Data items
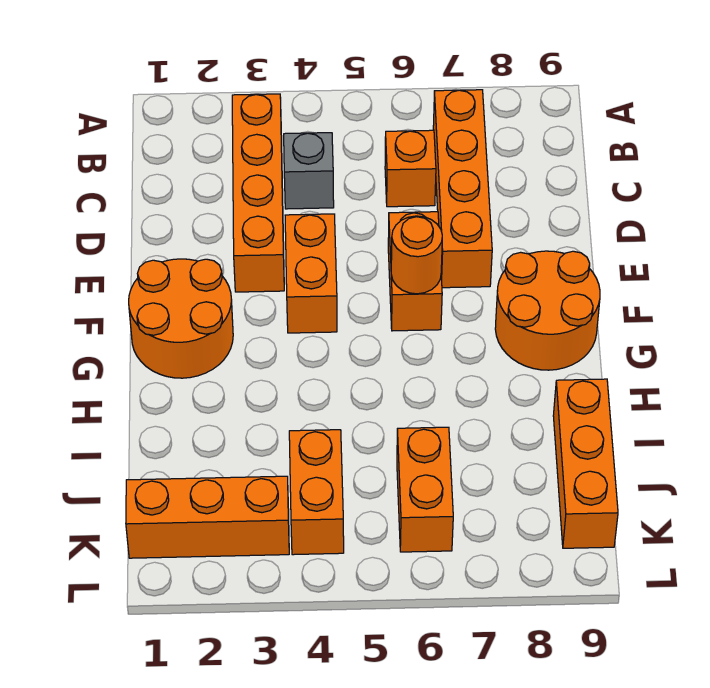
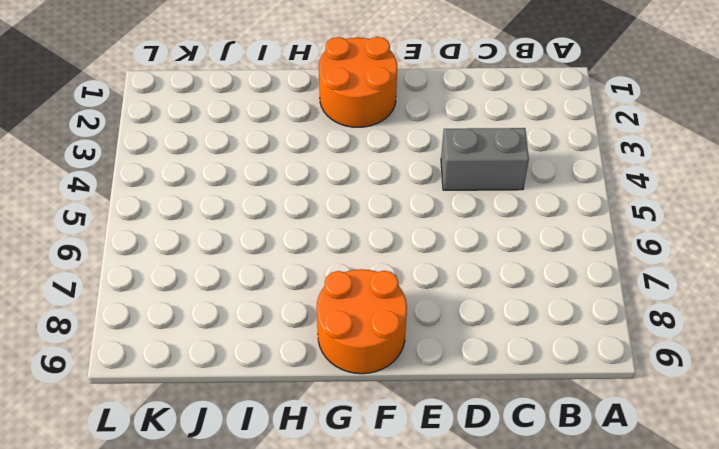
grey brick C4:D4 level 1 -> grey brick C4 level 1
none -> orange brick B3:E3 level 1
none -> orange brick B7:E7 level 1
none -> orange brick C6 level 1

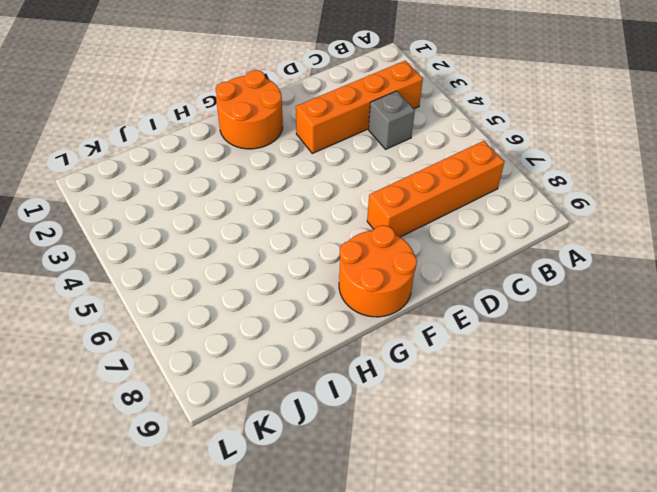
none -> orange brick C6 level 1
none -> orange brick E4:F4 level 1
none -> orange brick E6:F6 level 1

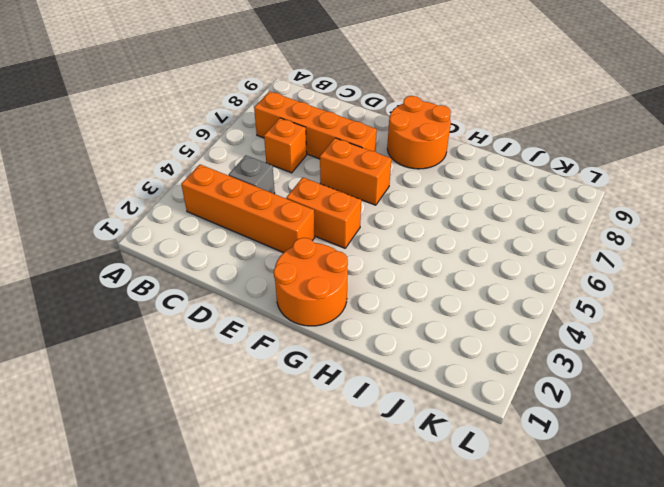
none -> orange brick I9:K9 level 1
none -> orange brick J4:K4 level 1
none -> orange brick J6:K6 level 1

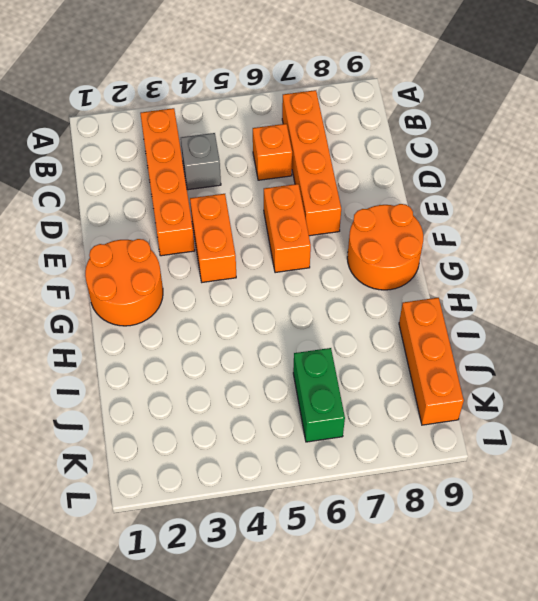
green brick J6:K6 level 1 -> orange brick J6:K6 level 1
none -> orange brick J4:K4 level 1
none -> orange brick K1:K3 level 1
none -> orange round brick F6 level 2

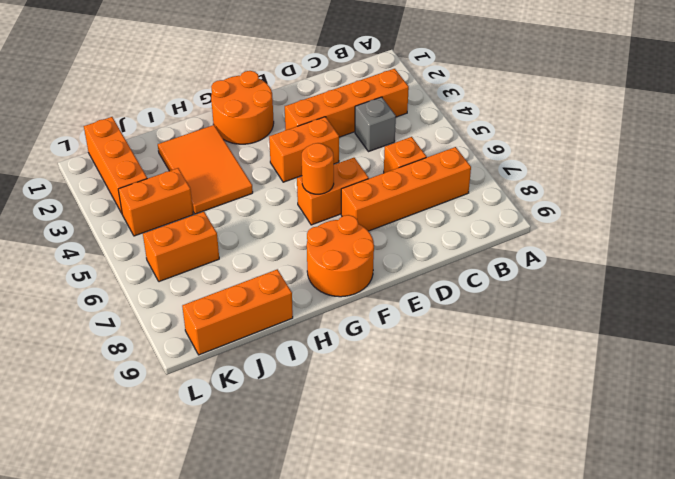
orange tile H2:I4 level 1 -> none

* * *

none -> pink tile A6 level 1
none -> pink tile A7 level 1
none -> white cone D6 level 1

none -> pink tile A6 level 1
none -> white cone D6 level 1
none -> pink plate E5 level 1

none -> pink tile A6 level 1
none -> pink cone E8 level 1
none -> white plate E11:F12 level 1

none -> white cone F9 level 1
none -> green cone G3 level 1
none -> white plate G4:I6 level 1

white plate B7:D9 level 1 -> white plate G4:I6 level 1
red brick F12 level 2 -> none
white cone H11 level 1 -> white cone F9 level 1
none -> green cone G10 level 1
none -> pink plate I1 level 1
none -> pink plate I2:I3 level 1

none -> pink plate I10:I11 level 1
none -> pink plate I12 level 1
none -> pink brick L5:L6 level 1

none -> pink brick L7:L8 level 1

* * *

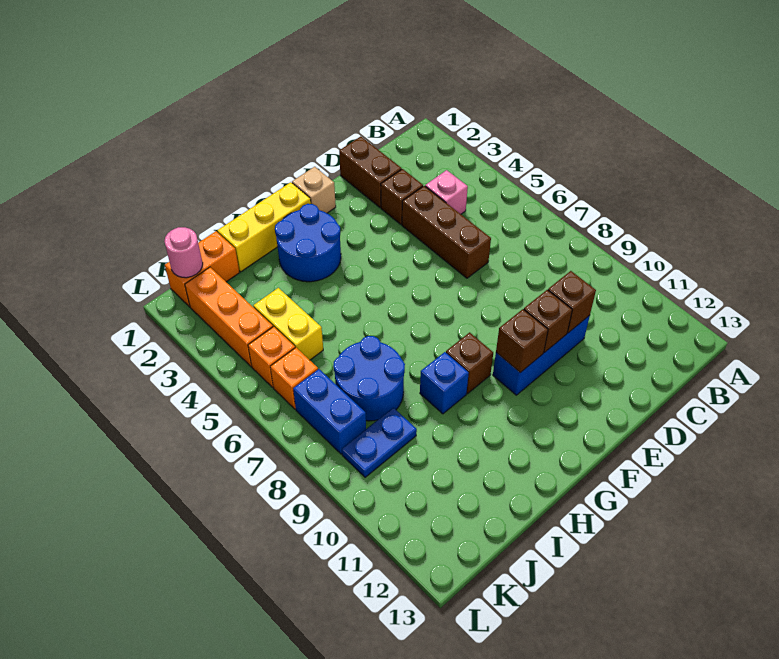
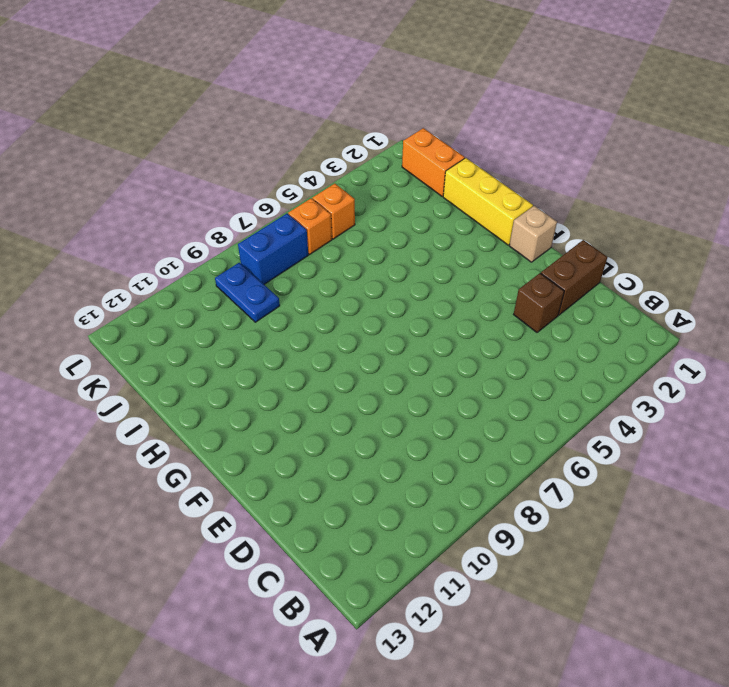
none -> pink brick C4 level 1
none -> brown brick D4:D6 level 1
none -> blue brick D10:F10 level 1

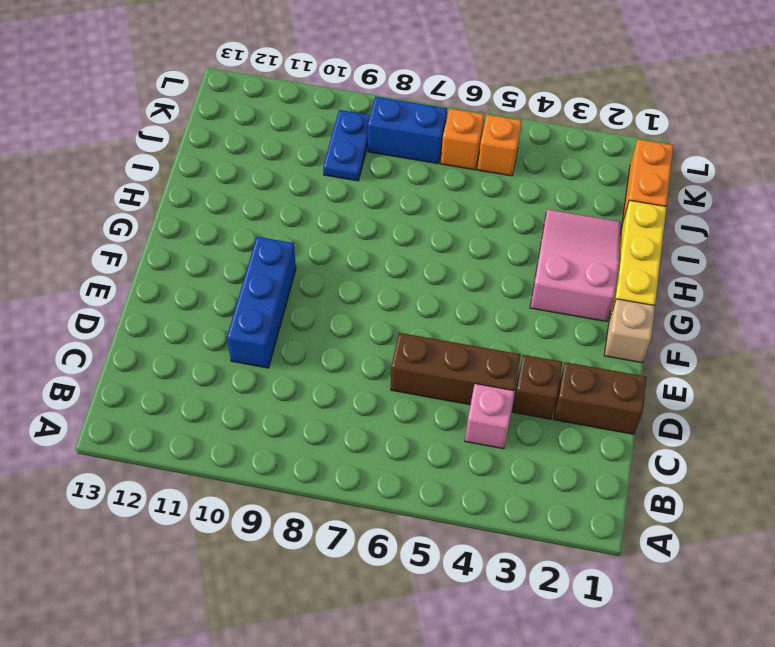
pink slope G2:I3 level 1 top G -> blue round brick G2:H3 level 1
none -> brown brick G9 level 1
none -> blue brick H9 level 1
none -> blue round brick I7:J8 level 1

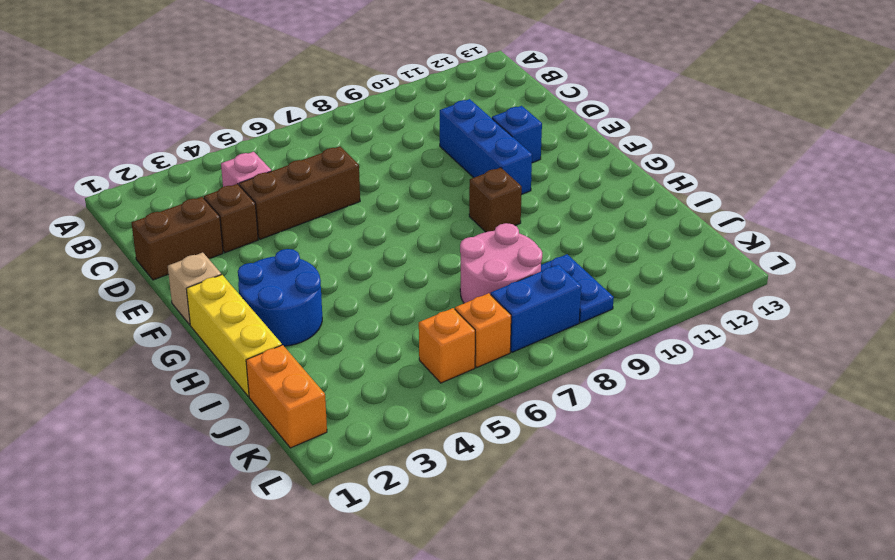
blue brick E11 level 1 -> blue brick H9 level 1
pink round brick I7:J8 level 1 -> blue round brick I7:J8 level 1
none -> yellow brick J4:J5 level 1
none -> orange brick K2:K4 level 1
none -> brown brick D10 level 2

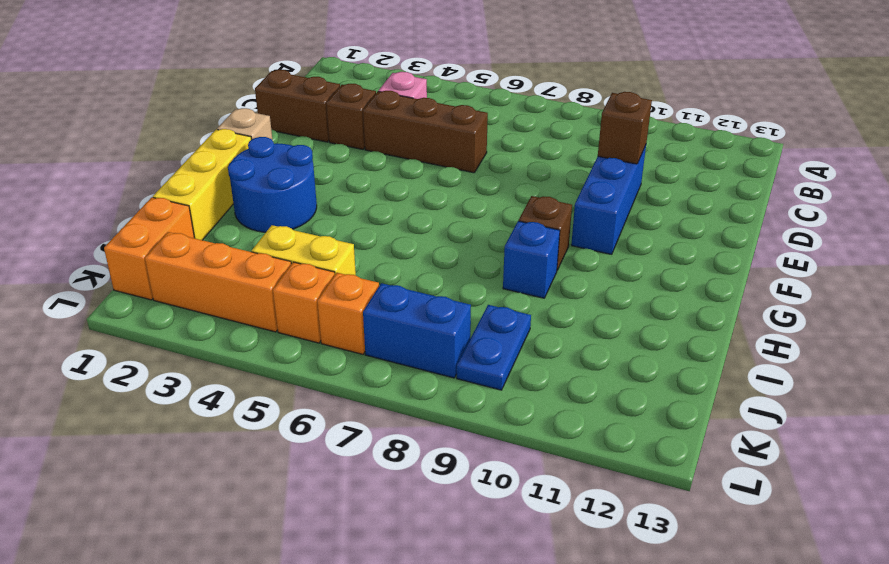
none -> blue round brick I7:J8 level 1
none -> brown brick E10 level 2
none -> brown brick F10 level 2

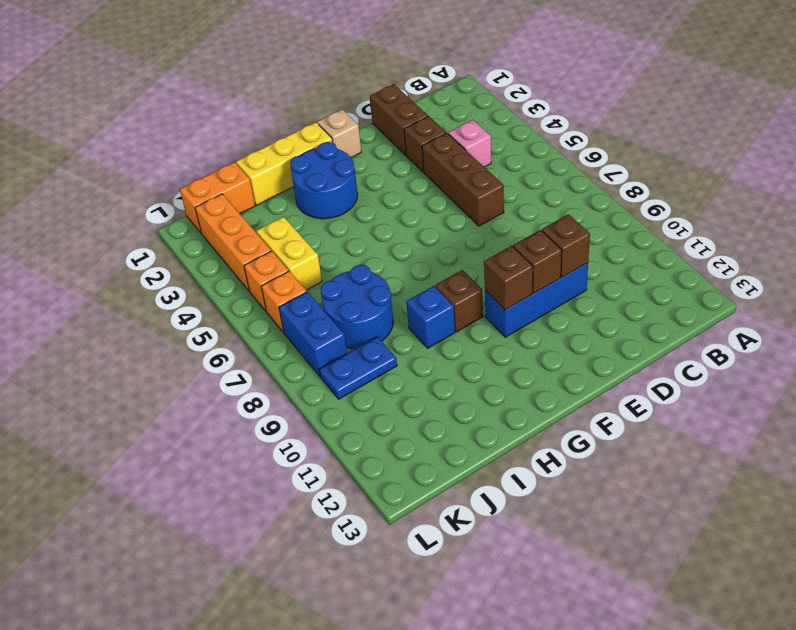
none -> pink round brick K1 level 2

## TRY IT
A single number is the reply: the count of lines in the entries above that have the word "blue".

## THE COMPLETED TASK
7